(Data to use begins)
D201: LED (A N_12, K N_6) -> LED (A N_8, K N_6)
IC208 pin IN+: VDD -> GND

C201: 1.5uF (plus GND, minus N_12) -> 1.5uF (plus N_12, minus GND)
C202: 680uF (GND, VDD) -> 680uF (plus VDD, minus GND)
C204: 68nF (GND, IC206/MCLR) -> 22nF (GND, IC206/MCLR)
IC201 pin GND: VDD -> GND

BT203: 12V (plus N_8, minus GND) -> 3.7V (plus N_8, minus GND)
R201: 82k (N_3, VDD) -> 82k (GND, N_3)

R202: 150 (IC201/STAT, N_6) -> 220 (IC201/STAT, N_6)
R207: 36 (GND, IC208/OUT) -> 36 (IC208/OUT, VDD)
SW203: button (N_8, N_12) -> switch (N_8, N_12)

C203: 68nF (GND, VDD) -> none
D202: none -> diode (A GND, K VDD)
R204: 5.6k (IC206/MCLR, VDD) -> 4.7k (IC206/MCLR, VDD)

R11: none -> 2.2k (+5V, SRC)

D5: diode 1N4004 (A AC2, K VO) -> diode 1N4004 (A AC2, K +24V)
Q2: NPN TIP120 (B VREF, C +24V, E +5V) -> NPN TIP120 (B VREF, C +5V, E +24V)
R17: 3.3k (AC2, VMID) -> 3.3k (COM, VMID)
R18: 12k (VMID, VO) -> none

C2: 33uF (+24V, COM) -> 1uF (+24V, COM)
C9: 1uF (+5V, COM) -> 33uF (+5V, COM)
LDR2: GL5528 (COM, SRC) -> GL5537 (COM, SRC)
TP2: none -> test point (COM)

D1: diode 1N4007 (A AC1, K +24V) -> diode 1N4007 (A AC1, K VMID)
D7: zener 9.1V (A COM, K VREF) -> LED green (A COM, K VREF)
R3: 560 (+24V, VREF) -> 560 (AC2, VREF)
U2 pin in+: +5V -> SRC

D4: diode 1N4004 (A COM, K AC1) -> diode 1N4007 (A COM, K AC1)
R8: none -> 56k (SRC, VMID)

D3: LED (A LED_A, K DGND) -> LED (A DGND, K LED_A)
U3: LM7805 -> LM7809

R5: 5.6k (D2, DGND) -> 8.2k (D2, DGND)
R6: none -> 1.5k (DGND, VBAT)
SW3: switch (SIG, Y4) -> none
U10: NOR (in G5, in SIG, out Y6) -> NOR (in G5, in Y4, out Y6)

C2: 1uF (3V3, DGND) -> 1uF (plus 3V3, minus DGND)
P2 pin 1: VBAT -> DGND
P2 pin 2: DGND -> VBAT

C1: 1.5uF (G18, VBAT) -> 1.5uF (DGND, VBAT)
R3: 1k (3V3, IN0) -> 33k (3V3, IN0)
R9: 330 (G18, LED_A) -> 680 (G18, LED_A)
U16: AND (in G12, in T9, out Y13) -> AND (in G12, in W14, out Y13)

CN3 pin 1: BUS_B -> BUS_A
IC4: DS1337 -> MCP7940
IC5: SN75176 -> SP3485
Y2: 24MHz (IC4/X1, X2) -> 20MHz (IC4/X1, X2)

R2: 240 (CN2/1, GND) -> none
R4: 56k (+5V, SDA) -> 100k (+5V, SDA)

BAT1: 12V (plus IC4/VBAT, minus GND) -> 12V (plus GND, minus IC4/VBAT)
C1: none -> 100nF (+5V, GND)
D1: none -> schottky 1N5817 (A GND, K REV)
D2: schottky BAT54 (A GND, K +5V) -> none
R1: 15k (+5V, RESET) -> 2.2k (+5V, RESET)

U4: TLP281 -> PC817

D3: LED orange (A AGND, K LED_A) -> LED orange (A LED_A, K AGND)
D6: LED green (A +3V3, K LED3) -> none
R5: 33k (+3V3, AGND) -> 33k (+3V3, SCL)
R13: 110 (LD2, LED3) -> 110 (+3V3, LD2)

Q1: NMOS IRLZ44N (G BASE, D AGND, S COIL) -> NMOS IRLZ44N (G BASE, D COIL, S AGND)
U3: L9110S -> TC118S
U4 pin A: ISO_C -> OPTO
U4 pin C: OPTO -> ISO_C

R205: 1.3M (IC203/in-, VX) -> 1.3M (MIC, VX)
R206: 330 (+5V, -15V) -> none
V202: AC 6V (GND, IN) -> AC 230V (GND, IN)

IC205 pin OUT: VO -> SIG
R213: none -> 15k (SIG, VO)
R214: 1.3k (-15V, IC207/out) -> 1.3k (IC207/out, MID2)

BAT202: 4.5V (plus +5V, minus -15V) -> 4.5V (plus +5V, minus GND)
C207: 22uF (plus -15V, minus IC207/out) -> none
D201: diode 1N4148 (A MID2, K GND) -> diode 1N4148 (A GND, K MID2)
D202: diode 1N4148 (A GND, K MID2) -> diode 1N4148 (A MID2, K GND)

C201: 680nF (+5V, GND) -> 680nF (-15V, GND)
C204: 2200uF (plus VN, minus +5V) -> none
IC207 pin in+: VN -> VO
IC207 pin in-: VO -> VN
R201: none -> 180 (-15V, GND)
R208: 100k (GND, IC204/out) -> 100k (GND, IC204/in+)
(Data to use ends)
• [Aim of the exercise]
Every line above from the line with "R4: 56k (+5V, SDA) -> 100k (+5V, SDA)" to the line with "D2: schottky BAT54 (A GND, K +5V) -> none" is wanted, ends included; write them out exactly and add no other line.

• [Result of this task]
R4: 56k (+5V, SDA) -> 100k (+5V, SDA)

BAT1: 12V (plus IC4/VBAT, minus GND) -> 12V (plus GND, minus IC4/VBAT)
C1: none -> 100nF (+5V, GND)
D1: none -> schottky 1N5817 (A GND, K REV)
D2: schottky BAT54 (A GND, K +5V) -> none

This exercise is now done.